━━━ Exercise material ━━━

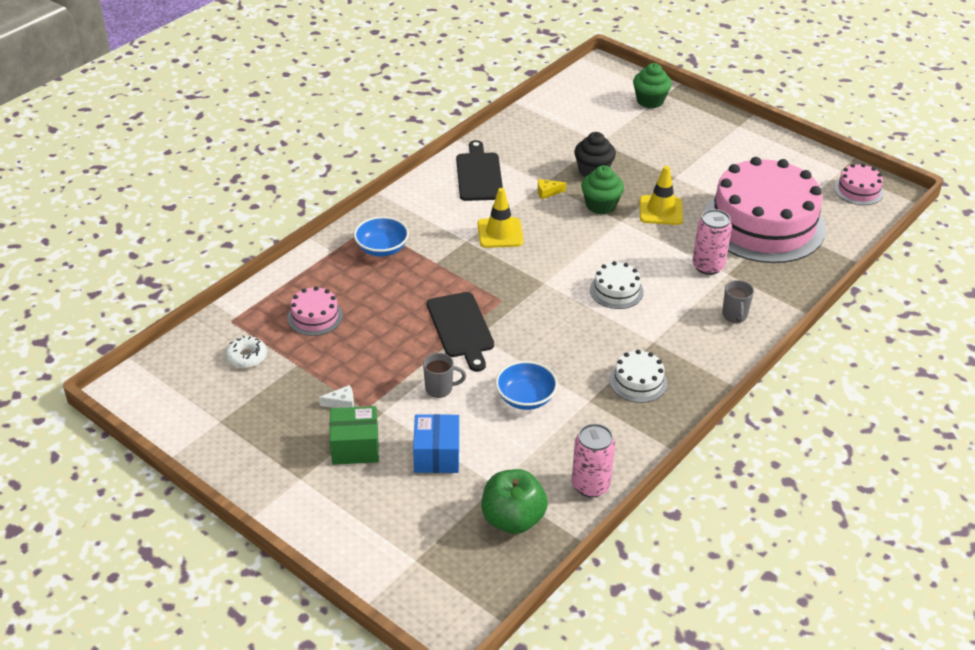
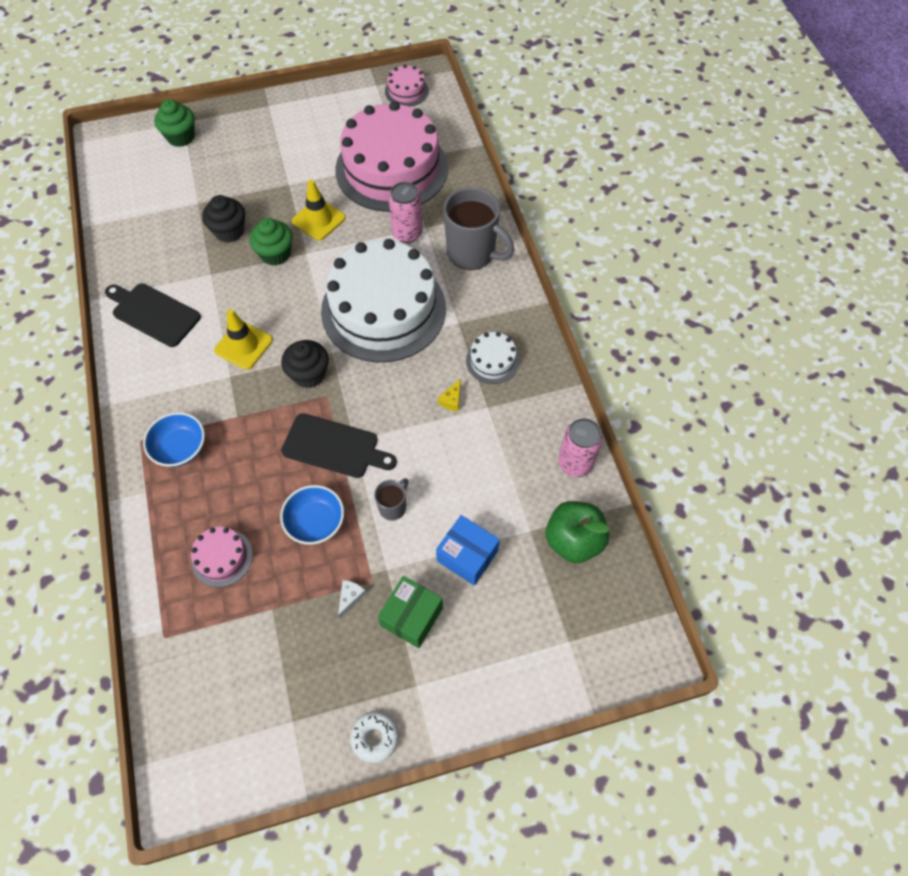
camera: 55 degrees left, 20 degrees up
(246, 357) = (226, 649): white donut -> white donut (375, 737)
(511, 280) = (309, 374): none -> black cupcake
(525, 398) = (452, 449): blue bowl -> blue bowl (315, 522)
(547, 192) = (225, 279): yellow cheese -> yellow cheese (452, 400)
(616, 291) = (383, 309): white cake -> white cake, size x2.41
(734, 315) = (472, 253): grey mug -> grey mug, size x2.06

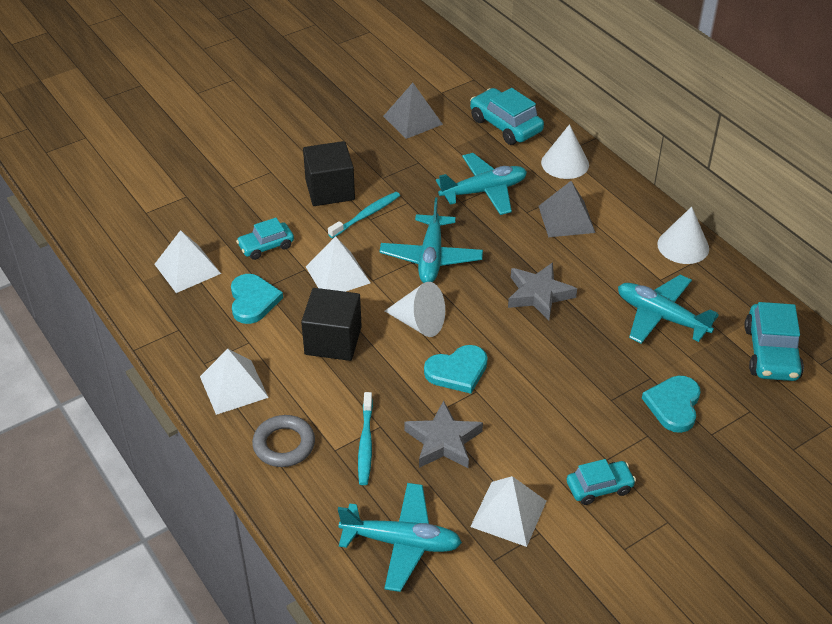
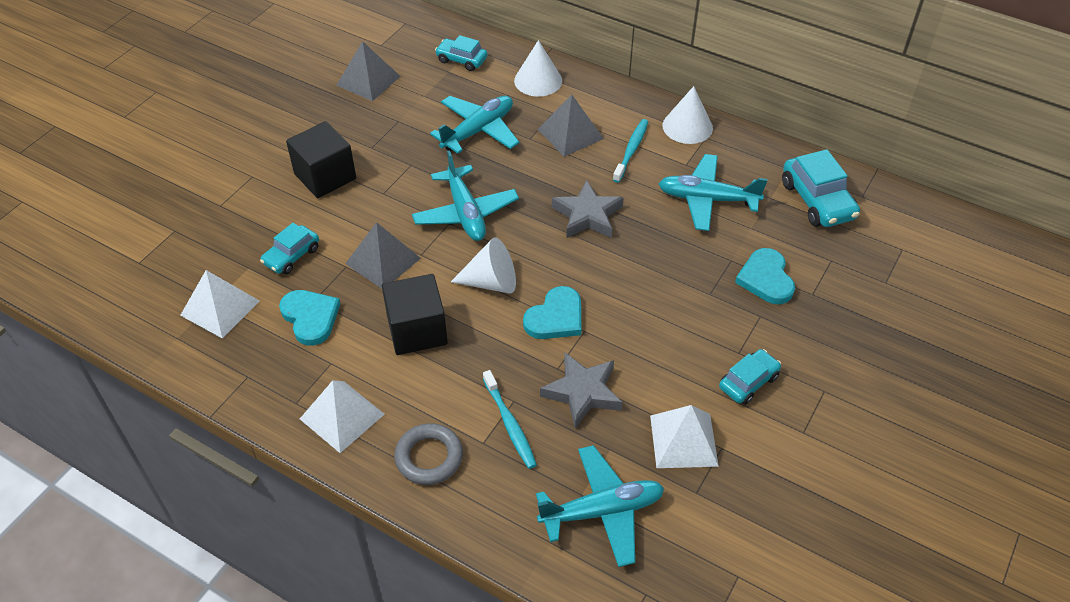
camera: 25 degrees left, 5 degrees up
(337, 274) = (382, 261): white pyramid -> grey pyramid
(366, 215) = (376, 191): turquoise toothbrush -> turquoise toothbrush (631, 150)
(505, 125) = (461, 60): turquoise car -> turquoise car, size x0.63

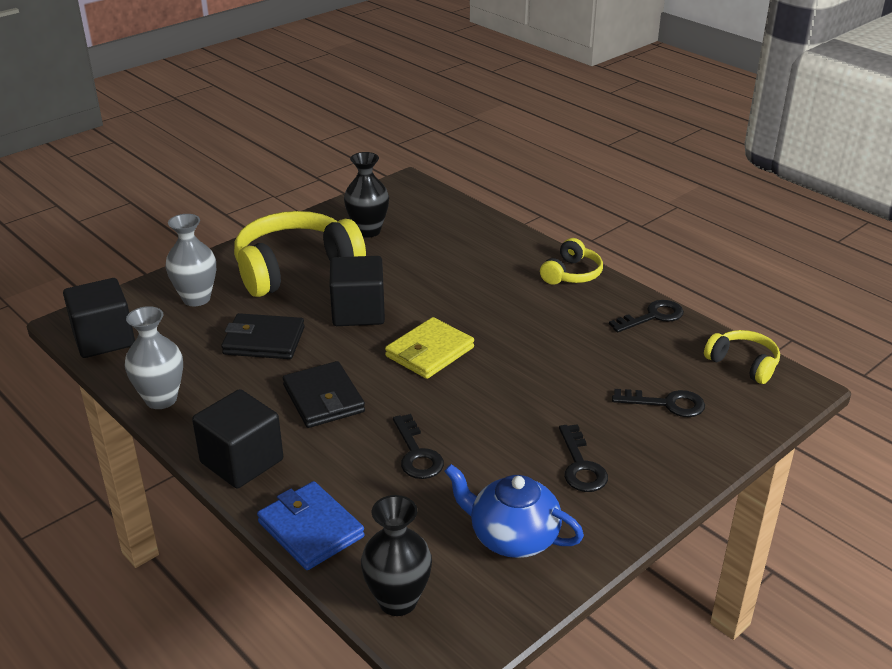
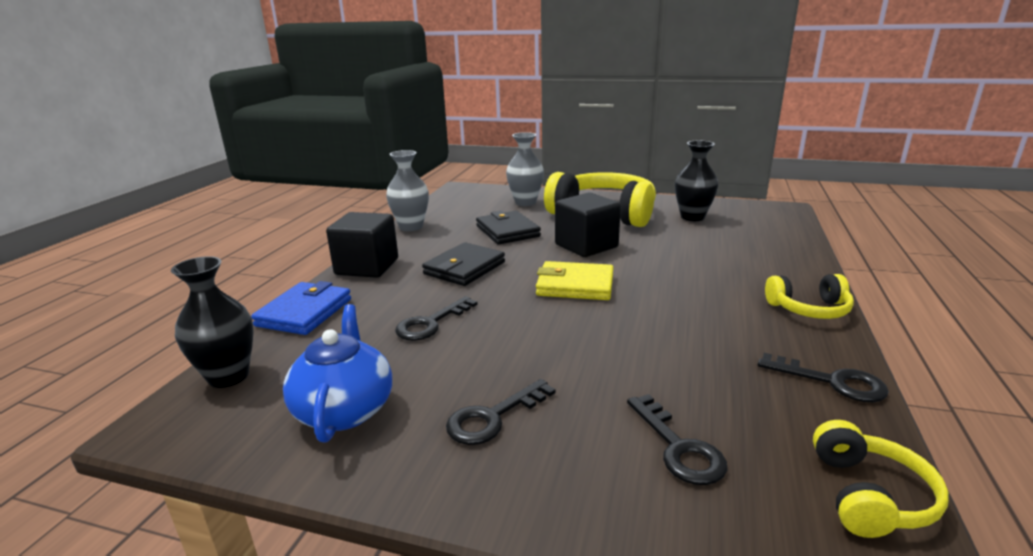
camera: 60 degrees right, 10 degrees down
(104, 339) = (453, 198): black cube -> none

━━━

Output the entries above exactly. Do not include the pictures.

#### [Written solution]
camera: 55 degrees left, 20 degrees up
(246, 357) = (226, 649): white donut -> white donut (375, 737)
(511, 280) = (309, 374): none -> black cupcake
(525, 398) = (452, 449): blue bowl -> blue bowl (315, 522)
(547, 192) = (225, 279): yellow cheese -> yellow cheese (452, 400)
(616, 291) = (383, 309): white cake -> white cake, size x2.41
(734, 315) = (472, 253): grey mug -> grey mug, size x2.06

camera: 25 degrees left, 5 degrees up
(337, 274) = (382, 261): white pyramid -> grey pyramid
(366, 215) = (376, 191): turquoise toothbrush -> turquoise toothbrush (631, 150)
(505, 125) = (461, 60): turquoise car -> turquoise car, size x0.63

camera: 60 degrees right, 10 degrees down
(104, 339) = (453, 198): black cube -> none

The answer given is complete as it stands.